> [Available data]
· · · ·

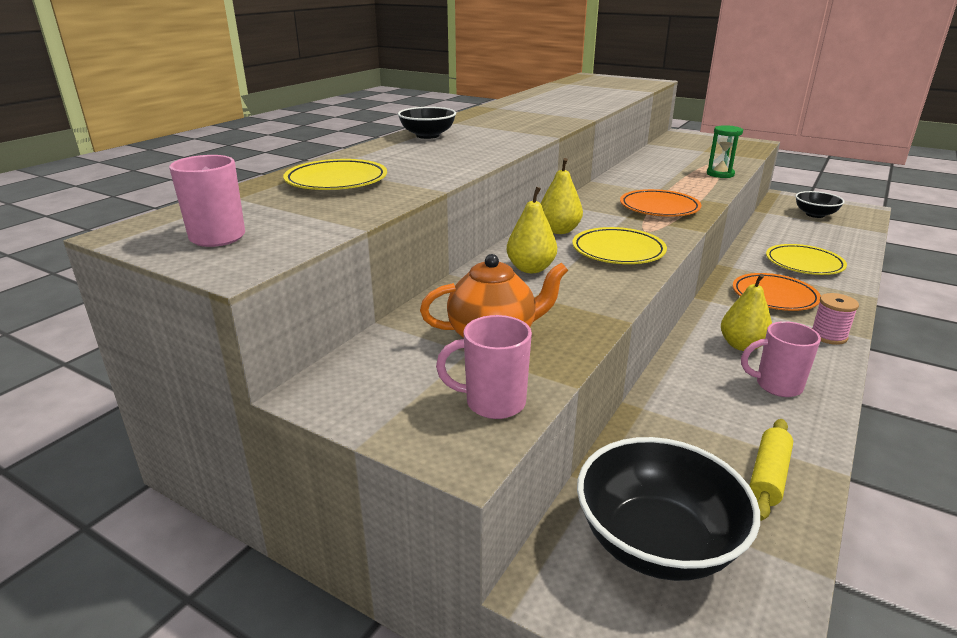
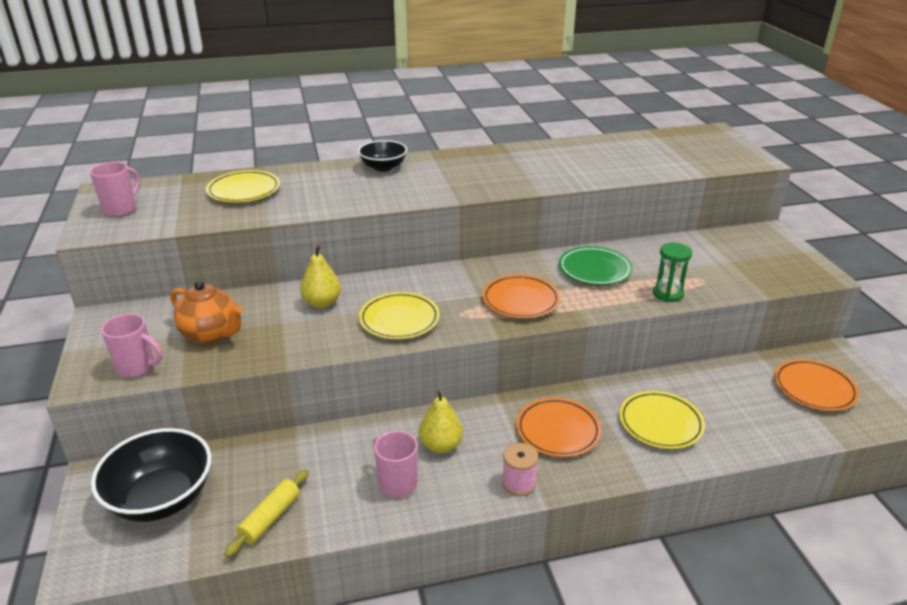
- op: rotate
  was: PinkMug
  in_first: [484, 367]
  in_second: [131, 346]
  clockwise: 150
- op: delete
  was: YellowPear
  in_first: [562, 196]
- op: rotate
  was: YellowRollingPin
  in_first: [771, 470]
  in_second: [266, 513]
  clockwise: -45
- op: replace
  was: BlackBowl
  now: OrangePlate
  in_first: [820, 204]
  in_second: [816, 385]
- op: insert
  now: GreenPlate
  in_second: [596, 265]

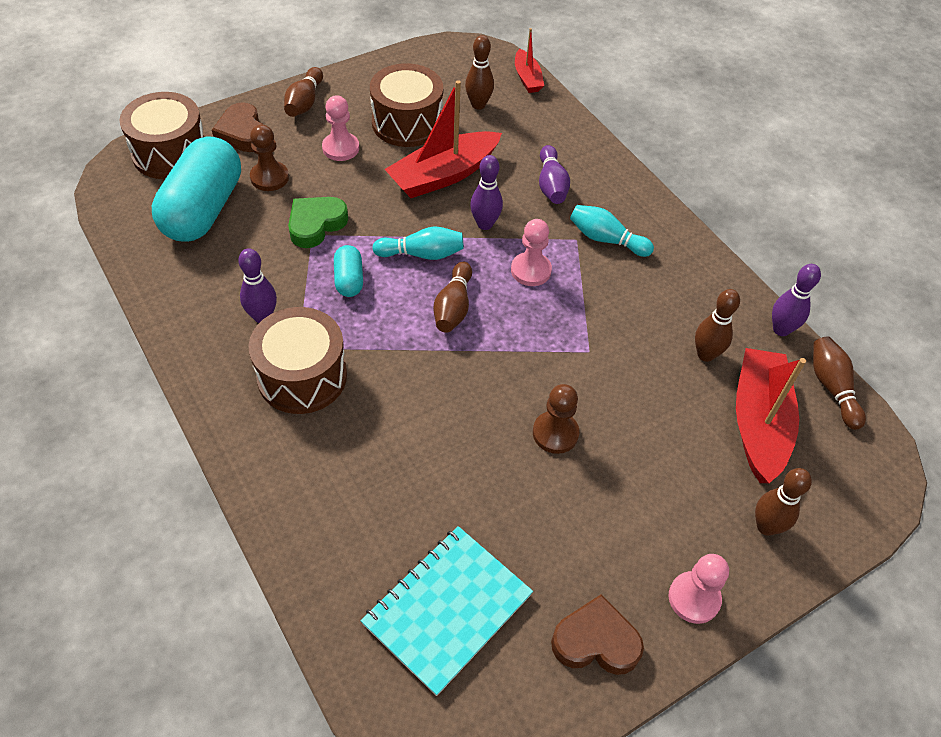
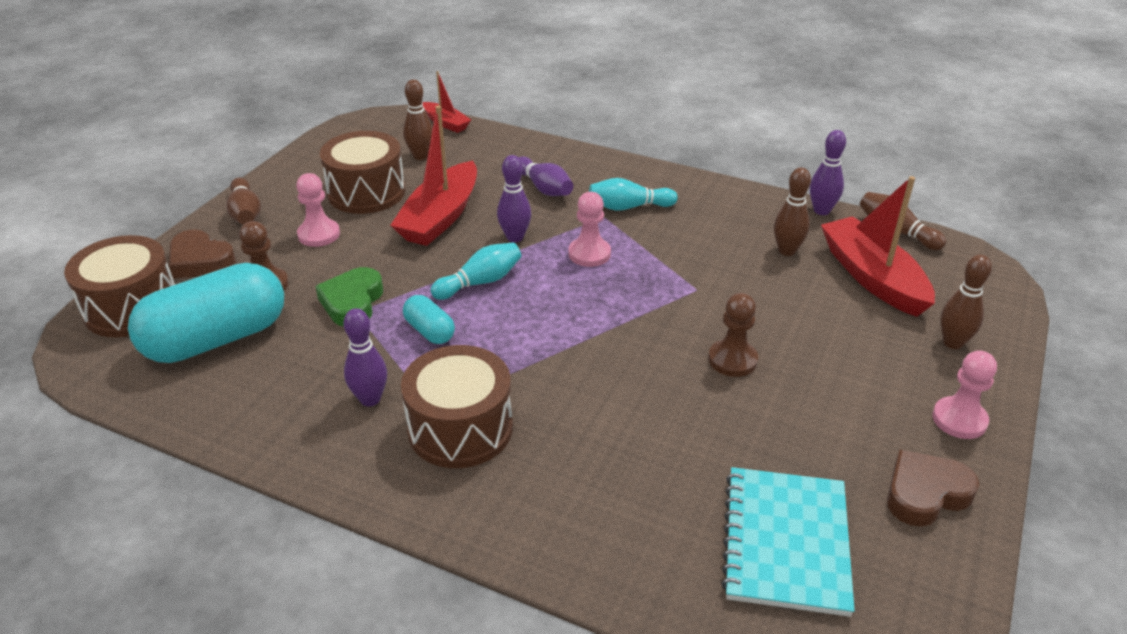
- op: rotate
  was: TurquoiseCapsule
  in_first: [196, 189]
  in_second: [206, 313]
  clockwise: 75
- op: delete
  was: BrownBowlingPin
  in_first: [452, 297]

· · · ·

> [Exercise description]
Write out every line of the entries above exactly, and omit their pictures.

> [Task output]
- op: rotate
  was: PinkMug
  in_first: [484, 367]
  in_second: [131, 346]
  clockwise: 150
- op: delete
  was: YellowPear
  in_first: [562, 196]
- op: rotate
  was: YellowRollingPin
  in_first: [771, 470]
  in_second: [266, 513]
  clockwise: -45
- op: replace
  was: BlackBowl
  now: OrangePlate
  in_first: [820, 204]
  in_second: [816, 385]
- op: insert
  now: GreenPlate
  in_second: [596, 265]

- op: rotate
  was: TurquoiseCapsule
  in_first: [196, 189]
  in_second: [206, 313]
  clockwise: 75
- op: delete
  was: BrownBowlingPin
  in_first: [452, 297]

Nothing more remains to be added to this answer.